**WHAT THIS TASK INVOLVES:** A verbatim copy of all the data is required; the pictures should not appear in it.

**DATA FOR REVIEW:**
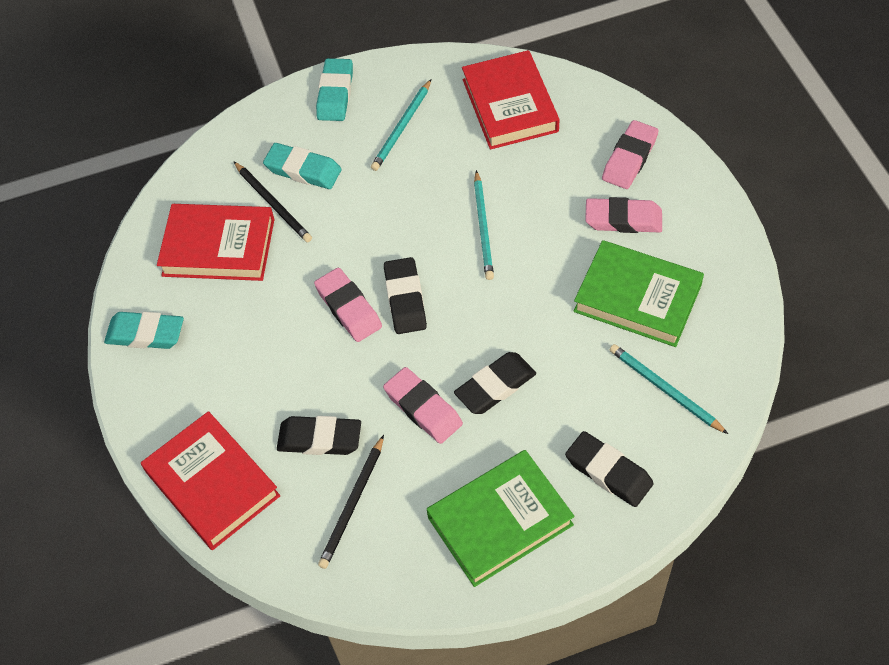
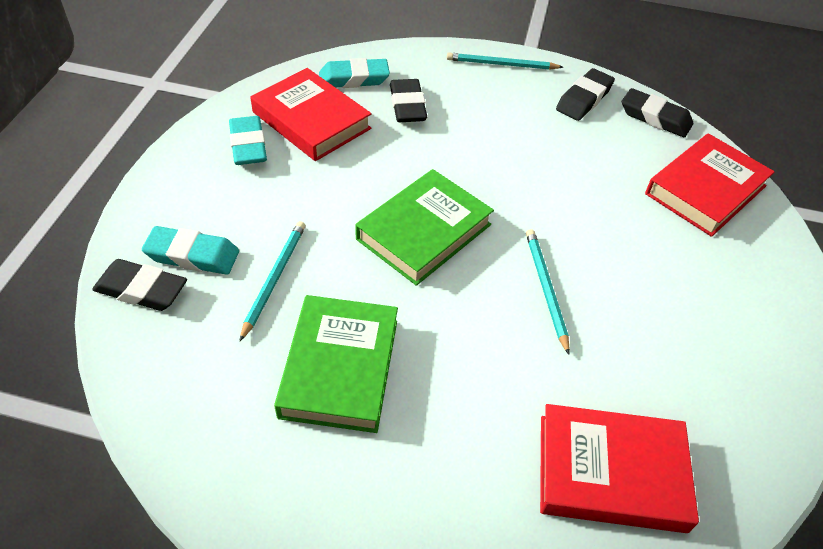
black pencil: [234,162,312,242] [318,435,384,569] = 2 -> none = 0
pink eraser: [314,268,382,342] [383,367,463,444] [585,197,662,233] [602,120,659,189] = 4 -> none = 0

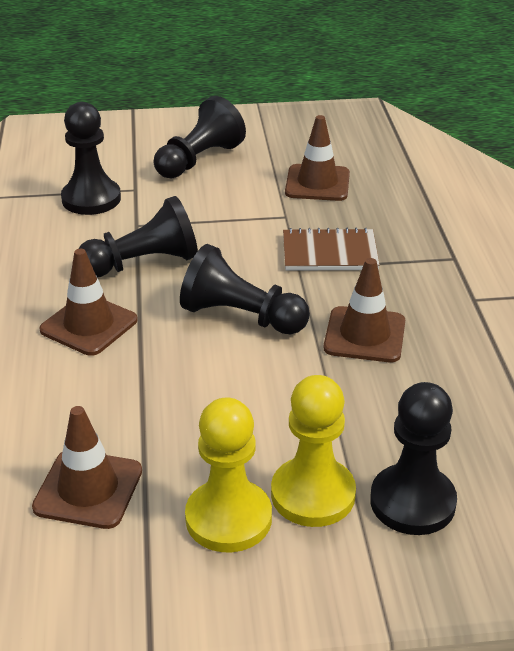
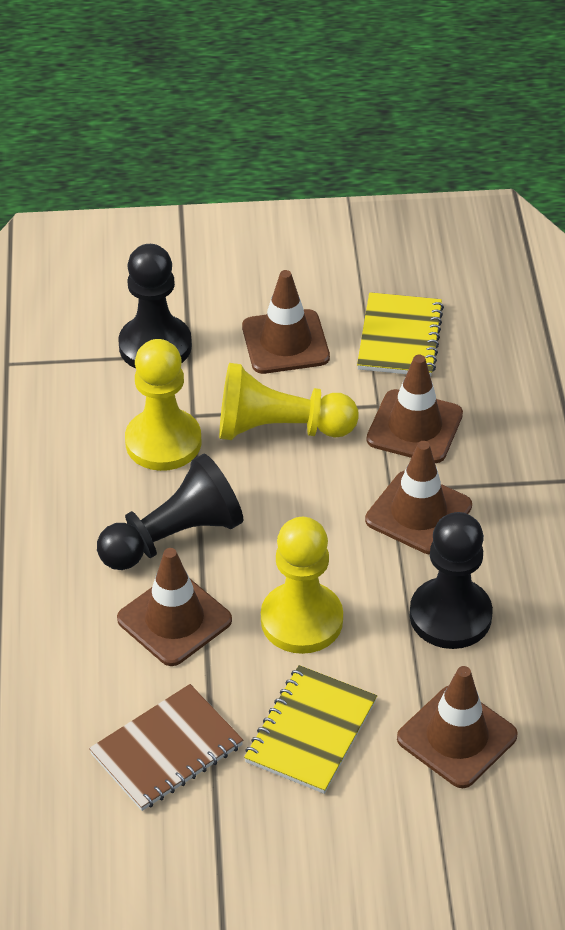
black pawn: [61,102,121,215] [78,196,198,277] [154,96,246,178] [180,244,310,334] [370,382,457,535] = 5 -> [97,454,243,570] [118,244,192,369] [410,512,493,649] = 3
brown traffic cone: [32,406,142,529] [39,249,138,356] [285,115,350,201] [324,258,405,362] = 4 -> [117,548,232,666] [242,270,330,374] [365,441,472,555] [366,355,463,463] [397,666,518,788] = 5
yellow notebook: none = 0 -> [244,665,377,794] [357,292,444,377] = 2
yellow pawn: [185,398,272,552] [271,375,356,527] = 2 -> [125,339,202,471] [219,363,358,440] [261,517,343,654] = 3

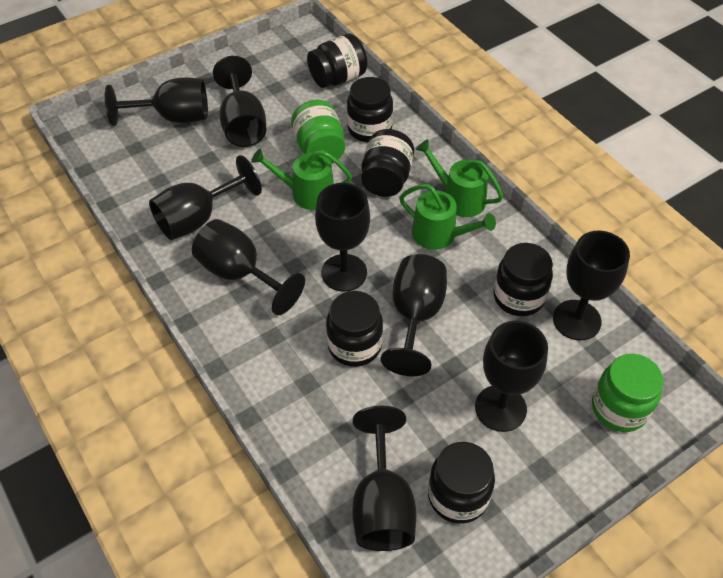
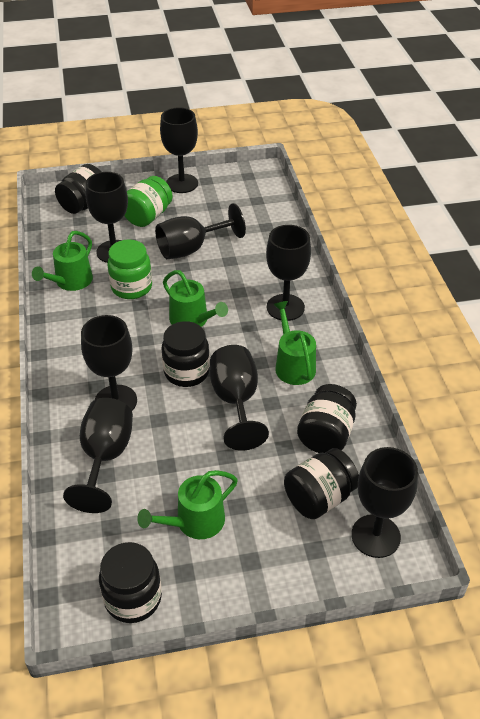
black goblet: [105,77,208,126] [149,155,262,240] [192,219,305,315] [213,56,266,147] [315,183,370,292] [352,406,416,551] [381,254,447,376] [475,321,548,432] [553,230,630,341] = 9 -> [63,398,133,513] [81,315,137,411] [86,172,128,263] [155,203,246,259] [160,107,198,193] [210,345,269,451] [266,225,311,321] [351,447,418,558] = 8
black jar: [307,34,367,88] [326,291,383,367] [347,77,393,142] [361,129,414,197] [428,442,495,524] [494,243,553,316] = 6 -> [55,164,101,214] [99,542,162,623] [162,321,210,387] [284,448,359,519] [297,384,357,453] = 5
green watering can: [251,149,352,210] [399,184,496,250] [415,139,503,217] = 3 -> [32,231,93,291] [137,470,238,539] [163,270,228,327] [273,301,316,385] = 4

**ANSWER SPACE:**
black pencil: [234,162,312,242] [318,435,384,569] = 2 -> none = 0
pink eraser: [314,268,382,342] [383,367,463,444] [585,197,662,233] [602,120,659,189] = 4 -> none = 0

black pawn: [61,102,121,215] [78,196,198,277] [154,96,246,178] [180,244,310,334] [370,382,457,535] = 5 -> [97,454,243,570] [118,244,192,369] [410,512,493,649] = 3
brown traffic cone: [32,406,142,529] [39,249,138,356] [285,115,350,201] [324,258,405,362] = 4 -> [117,548,232,666] [242,270,330,374] [365,441,472,555] [366,355,463,463] [397,666,518,788] = 5
yellow notebook: none = 0 -> [244,665,377,794] [357,292,444,377] = 2
yellow pawn: [185,398,272,552] [271,375,356,527] = 2 -> [125,339,202,471] [219,363,358,440] [261,517,343,654] = 3

black goblet: [105,77,208,126] [149,155,262,240] [192,219,305,315] [213,56,266,147] [315,183,370,292] [352,406,416,551] [381,254,447,376] [475,321,548,432] [553,230,630,341] = 9 -> [63,398,133,513] [81,315,137,411] [86,172,128,263] [155,203,246,259] [160,107,198,193] [210,345,269,451] [266,225,311,321] [351,447,418,558] = 8
black jar: [307,34,367,88] [326,291,383,367] [347,77,393,142] [361,129,414,197] [428,442,495,524] [494,243,553,316] = 6 -> [55,164,101,214] [99,542,162,623] [162,321,210,387] [284,448,359,519] [297,384,357,453] = 5
green watering can: [251,149,352,210] [399,184,496,250] [415,139,503,217] = 3 -> [32,231,93,291] [137,470,238,539] [163,270,228,327] [273,301,316,385] = 4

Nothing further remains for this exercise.